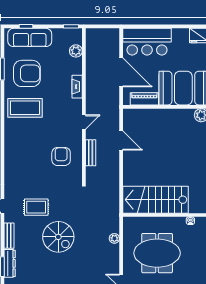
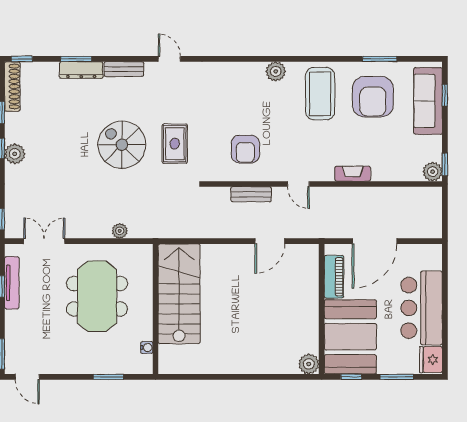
bar counter: (147, 42) -> (422, 308), moved
plant: (76, 51) -> (433, 172), moved
plant: (11, 137) -> (276, 71), added
armchair: (61, 156) -> (245, 149), turned 90
rug: (36, 207) -> (175, 144), moved
spiral stairs: (58, 237) -> (122, 145), turned 90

+---+

◆ Request:
Reproduce, word for word, the line containing "armchair: (61, 156) -> (245, 149), turned 90" along with every later line of the listing, and leave out all earlier lines.

◆ Result of this exercise:
armchair: (61, 156) -> (245, 149), turned 90
rug: (36, 207) -> (175, 144), moved
spiral stairs: (58, 237) -> (122, 145), turned 90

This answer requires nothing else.